▸ **Goal of the exercise**: Filter the listing below down to the lines containing the word "orange".

▸ **Given material**:
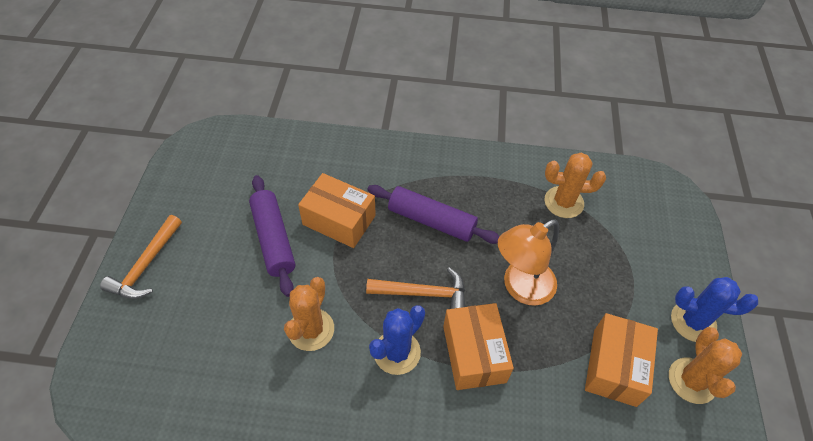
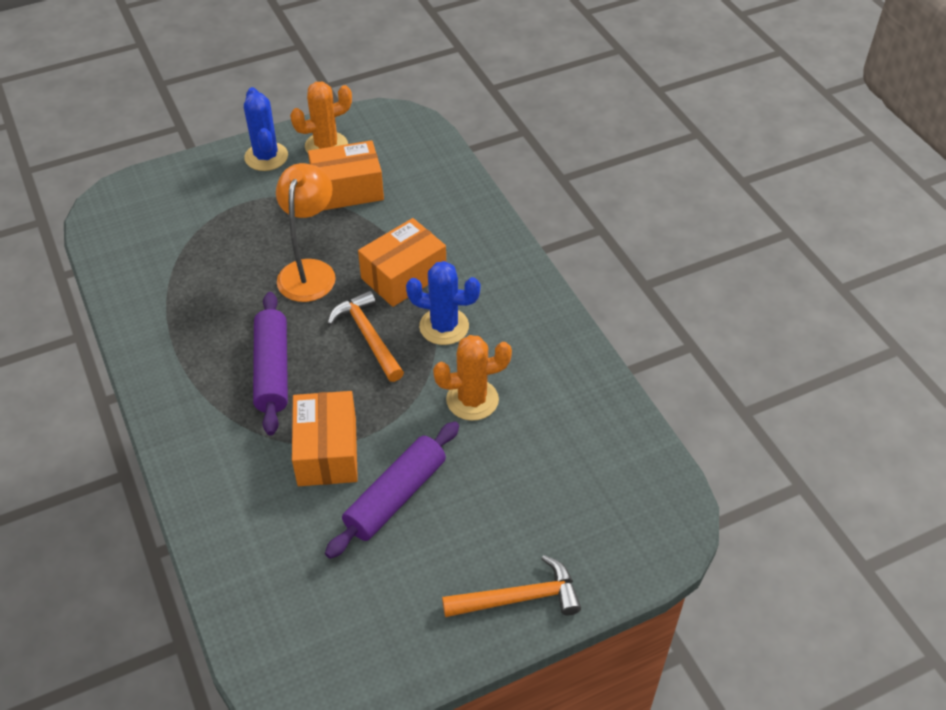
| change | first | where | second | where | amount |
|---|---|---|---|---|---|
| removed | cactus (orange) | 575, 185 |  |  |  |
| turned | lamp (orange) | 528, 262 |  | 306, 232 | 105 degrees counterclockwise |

▸ **Written response**:
| removed | cactus (orange) | 575, 185 |  |  |  |
| turned | lamp (orange) | 528, 262 |  | 306, 232 | 105 degrees counterclockwise |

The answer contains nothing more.